**EXERCISE INSTRUCTIONS:**
Return each line of the items below word for word, leaving out the pictures.
◆ ◆ ◆
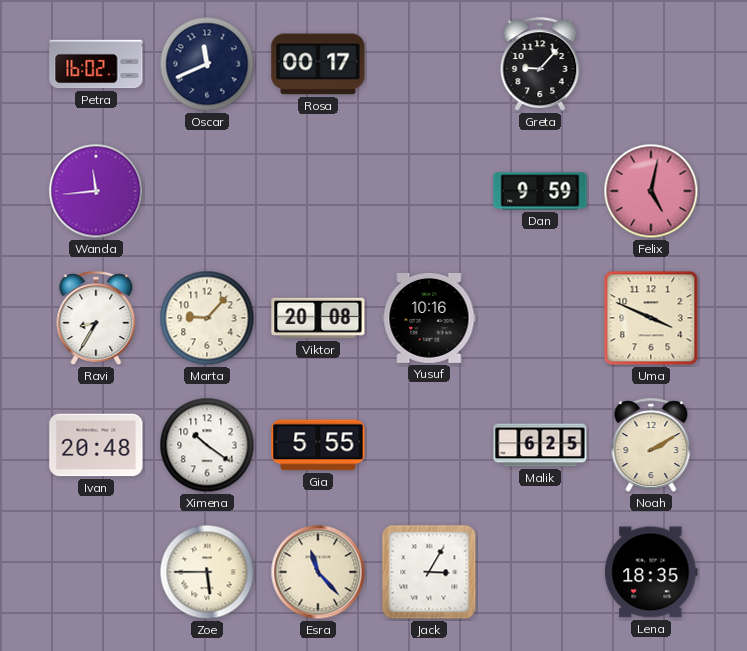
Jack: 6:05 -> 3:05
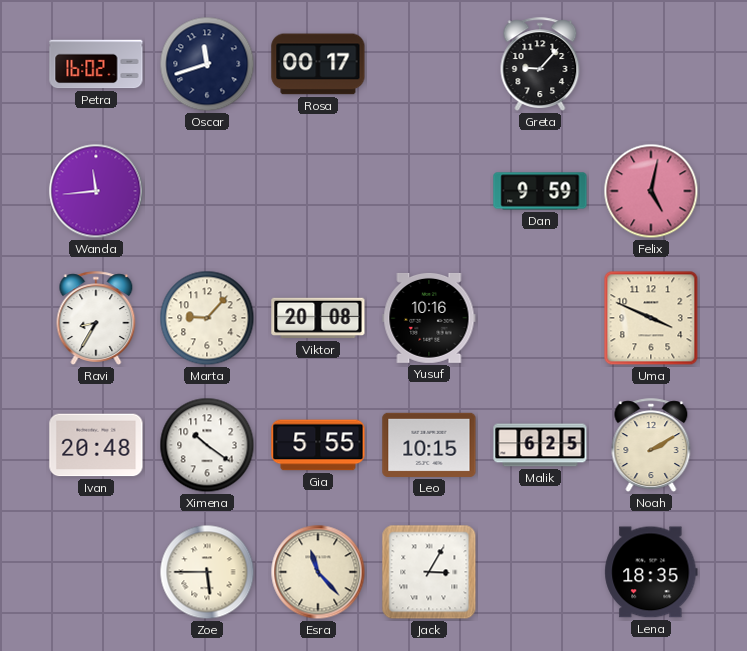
Oscar: 11:41 -> 11:42
Leo: none -> 10:15
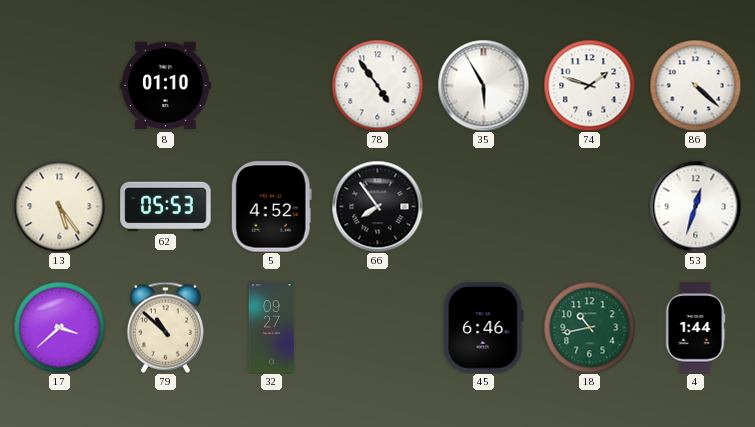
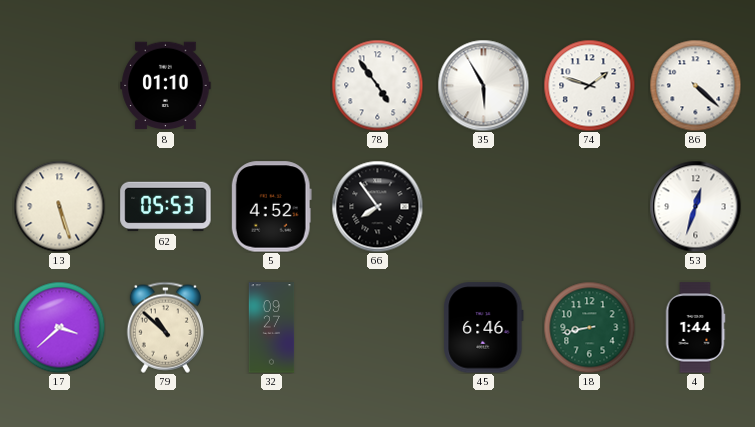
13: 5:24 -> 5:27
18: 10:43 -> 8:43
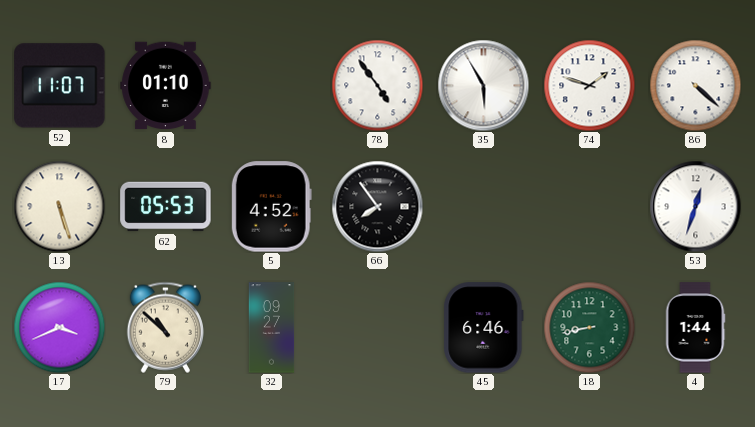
52: none -> 11:07
17: 3:38 -> 3:41
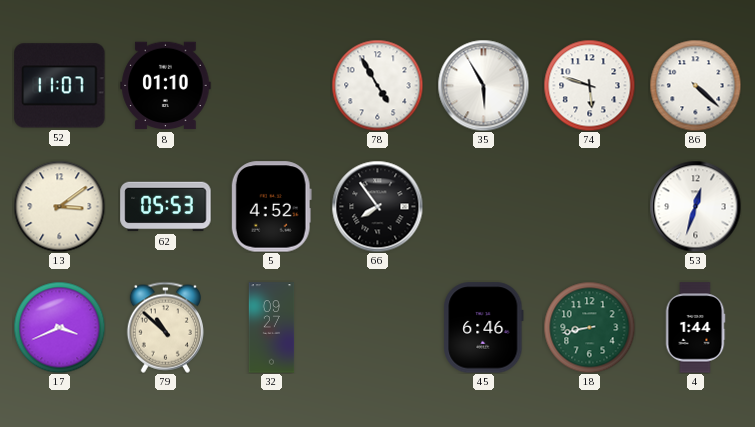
78: 4:54 -> 4:55
74: 1:48 -> 5:48
13: 5:27 -> 3:09
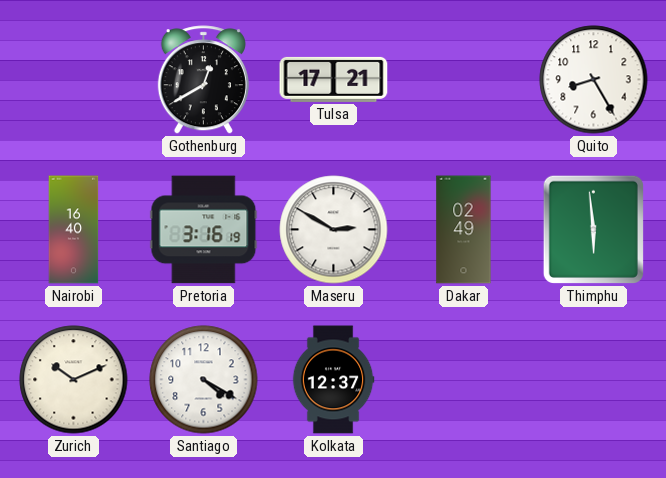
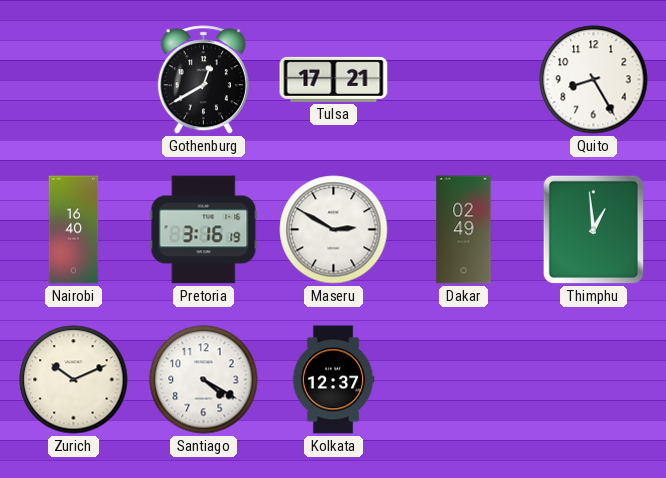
Thimphu: 5:59 -> 12:59
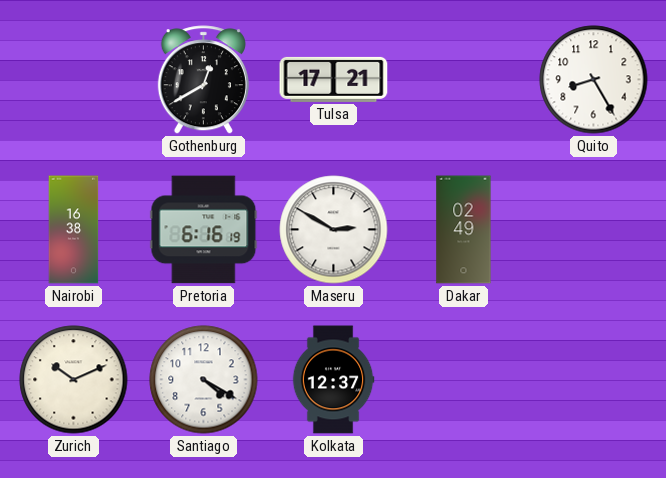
Nairobi: 16:40 -> 16:38
Pretoria: 3:16 -> 6:16
Thimphu: 12:59 -> none
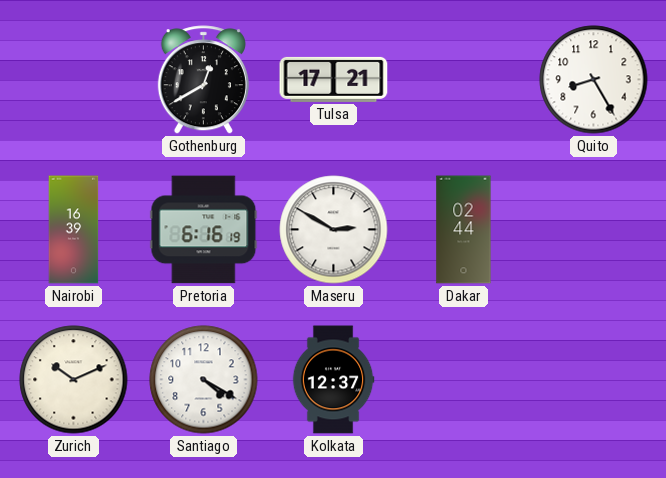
Nairobi: 16:38 -> 16:39
Dakar: 02:49 -> 02:44
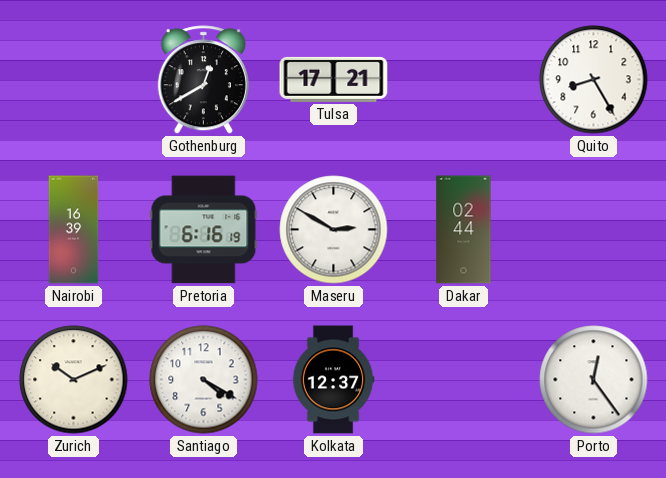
Porto: none -> 12:24
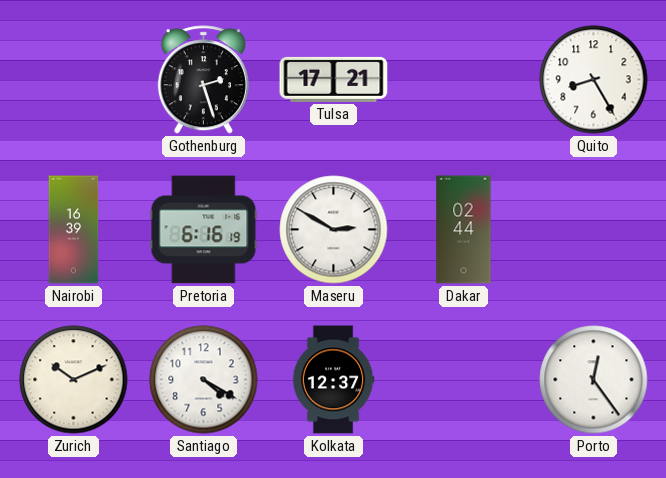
Gothenburg: 12:40 -> 2:27
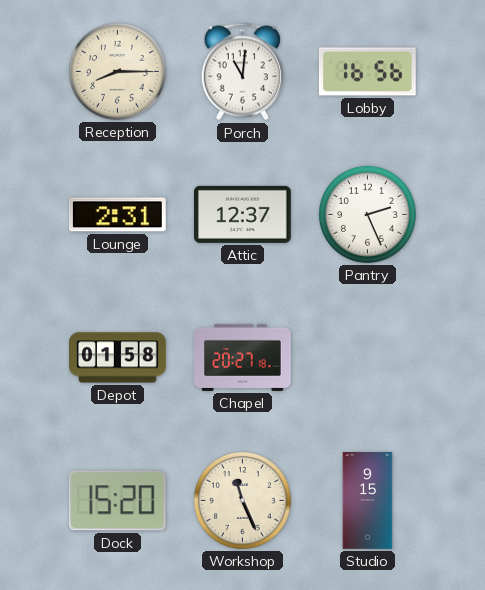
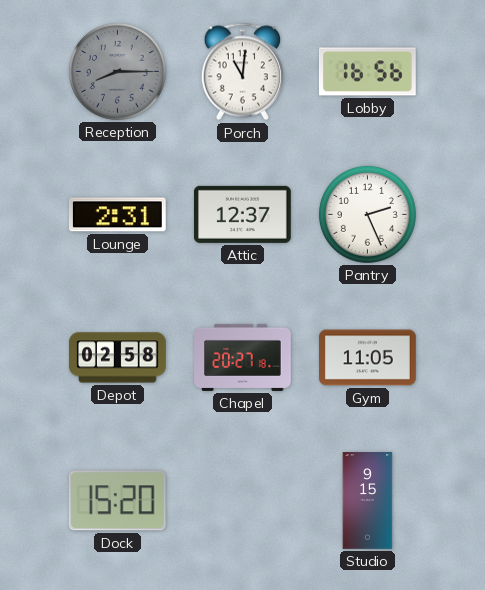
Reception dial: cream -> grey
Depot: 01:58 -> 02:58
Gym: none -> 11:05
Workshop: 11:26 -> none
◆ ◆ ◆
**CORRECT OUTPUT:**
Jack: 6:05 -> 3:05
Oscar: 11:41 -> 11:42
Leo: none -> 10:15
13: 5:24 -> 5:27
18: 10:43 -> 8:43
52: none -> 11:07
17: 3:38 -> 3:41
78: 4:54 -> 4:55
74: 1:48 -> 5:48
13: 5:27 -> 3:09
Thimphu: 5:59 -> 12:59
Nairobi: 16:40 -> 16:38
Pretoria: 3:16 -> 6:16
Thimphu: 12:59 -> none
Nairobi: 16:38 -> 16:39
Dakar: 02:49 -> 02:44
Porto: none -> 12:24
Gothenburg: 12:40 -> 2:27
Reception dial: cream -> grey
Depot: 01:58 -> 02:58
Gym: none -> 11:05
Workshop: 11:26 -> none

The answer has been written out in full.